=== Source data ===

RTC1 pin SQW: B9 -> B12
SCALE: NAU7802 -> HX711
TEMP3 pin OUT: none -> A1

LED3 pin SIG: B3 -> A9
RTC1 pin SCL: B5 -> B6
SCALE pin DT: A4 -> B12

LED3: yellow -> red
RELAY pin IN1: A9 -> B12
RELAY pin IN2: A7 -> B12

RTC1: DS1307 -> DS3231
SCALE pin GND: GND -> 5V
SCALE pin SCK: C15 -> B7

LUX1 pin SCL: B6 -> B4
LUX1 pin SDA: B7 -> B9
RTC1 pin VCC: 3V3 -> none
...
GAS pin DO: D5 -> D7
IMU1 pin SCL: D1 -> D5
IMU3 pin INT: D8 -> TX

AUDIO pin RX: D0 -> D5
* * *
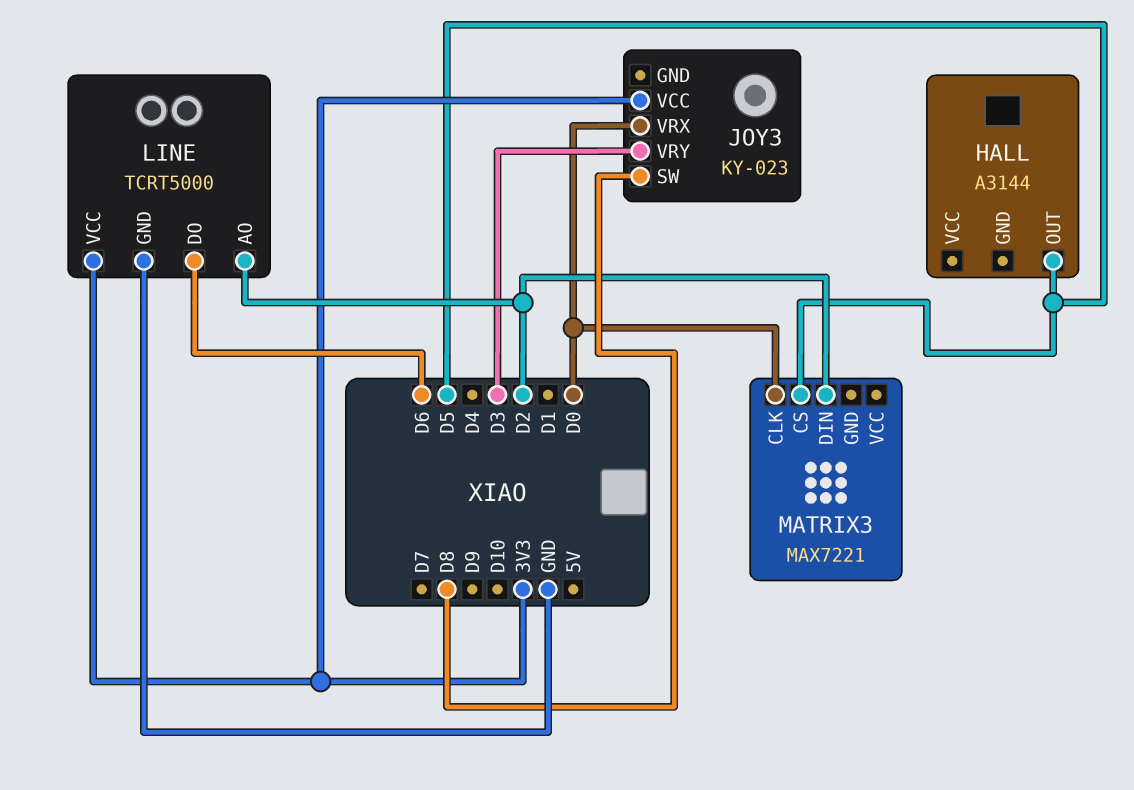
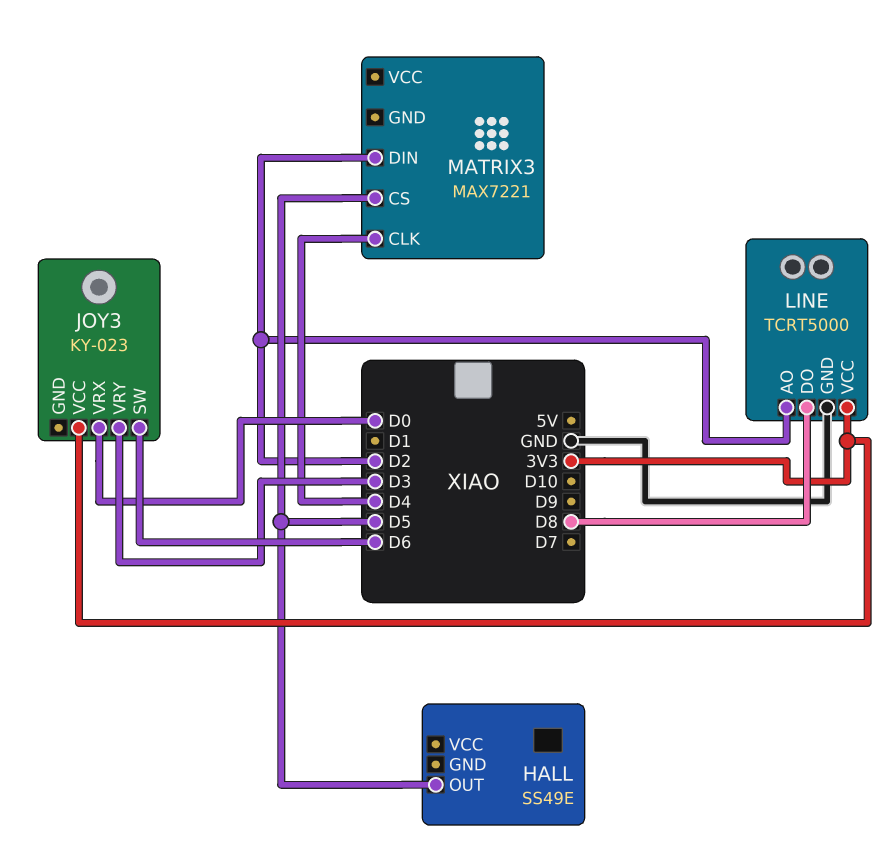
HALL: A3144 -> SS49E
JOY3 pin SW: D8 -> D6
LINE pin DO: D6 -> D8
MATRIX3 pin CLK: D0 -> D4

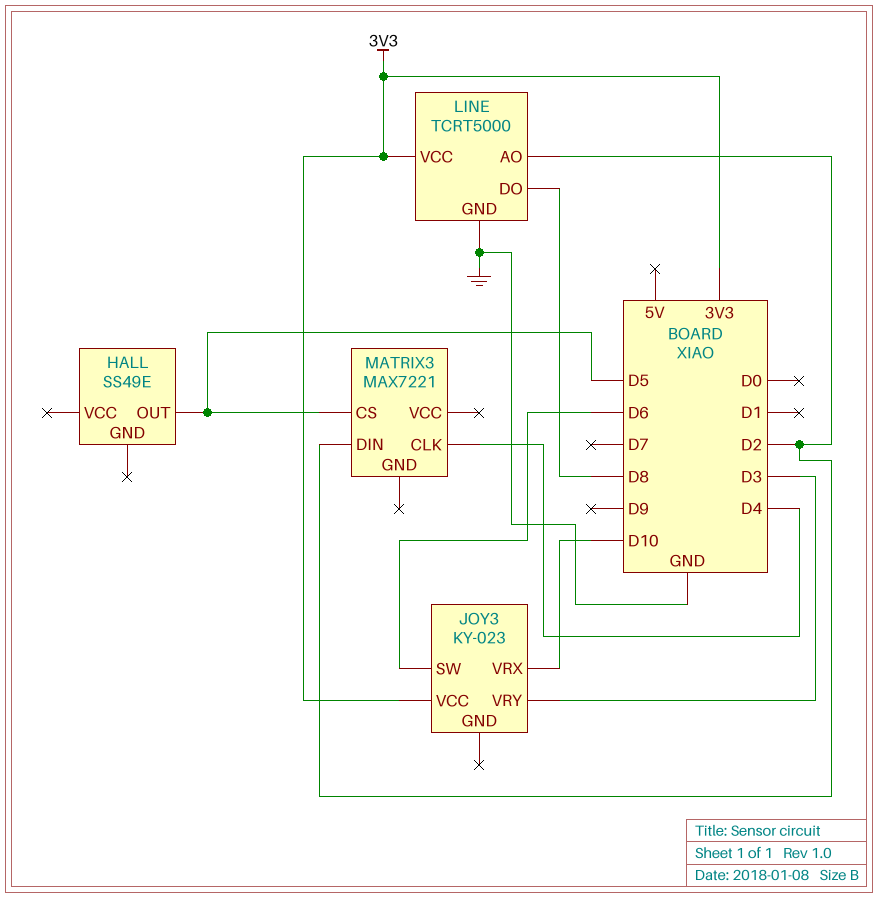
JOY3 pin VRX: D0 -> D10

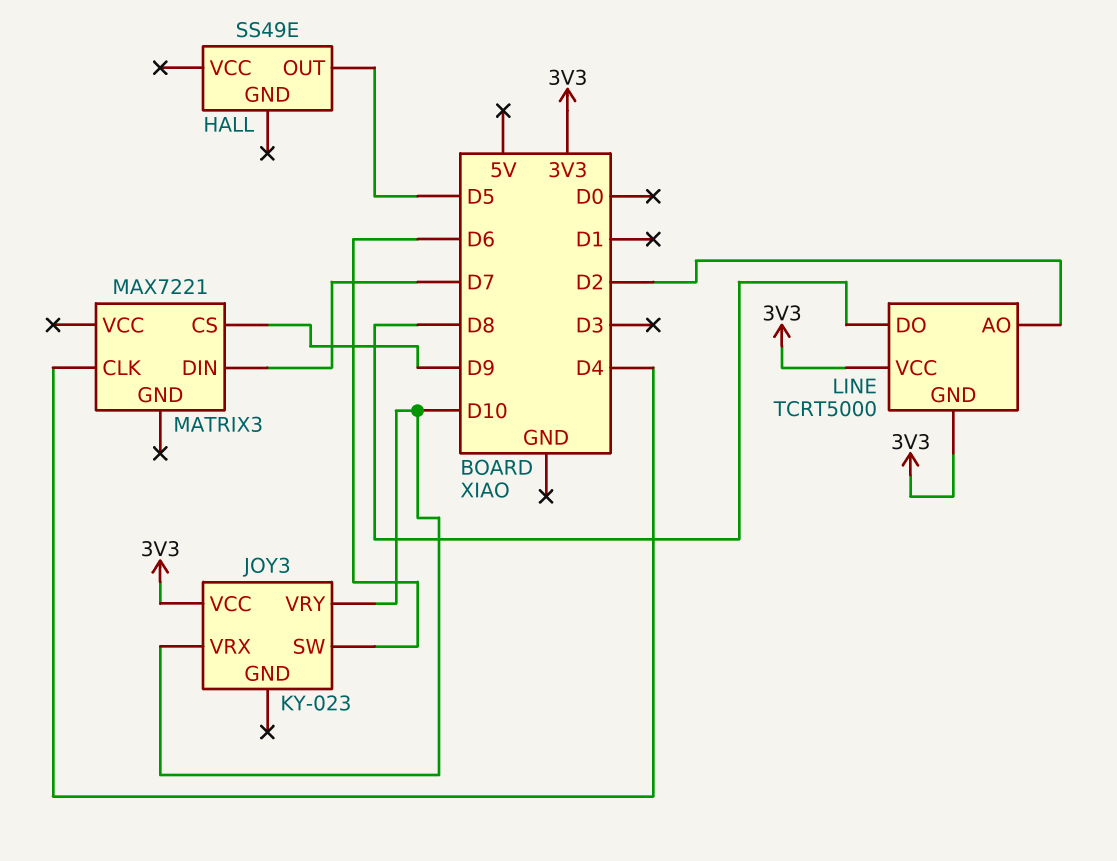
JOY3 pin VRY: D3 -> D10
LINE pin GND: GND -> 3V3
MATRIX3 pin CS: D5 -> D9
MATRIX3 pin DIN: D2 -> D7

=== Aim of the task ===
Everything from the line containing "RTC1 pin SQW: B9 -> B12" through the line containing "RTC1 pin VCC: 3V3 -> none" in the material above should be retyped exactly, both ends included, and nothing more.

=== Solution to this task ===
RTC1 pin SQW: B9 -> B12
SCALE: NAU7802 -> HX711
TEMP3 pin OUT: none -> A1

LED3 pin SIG: B3 -> A9
RTC1 pin SCL: B5 -> B6
SCALE pin DT: A4 -> B12

LED3: yellow -> red
RELAY pin IN1: A9 -> B12
RELAY pin IN2: A7 -> B12

RTC1: DS1307 -> DS3231
SCALE pin GND: GND -> 5V
SCALE pin SCK: C15 -> B7

LUX1 pin SCL: B6 -> B4
LUX1 pin SDA: B7 -> B9
RTC1 pin VCC: 3V3 -> none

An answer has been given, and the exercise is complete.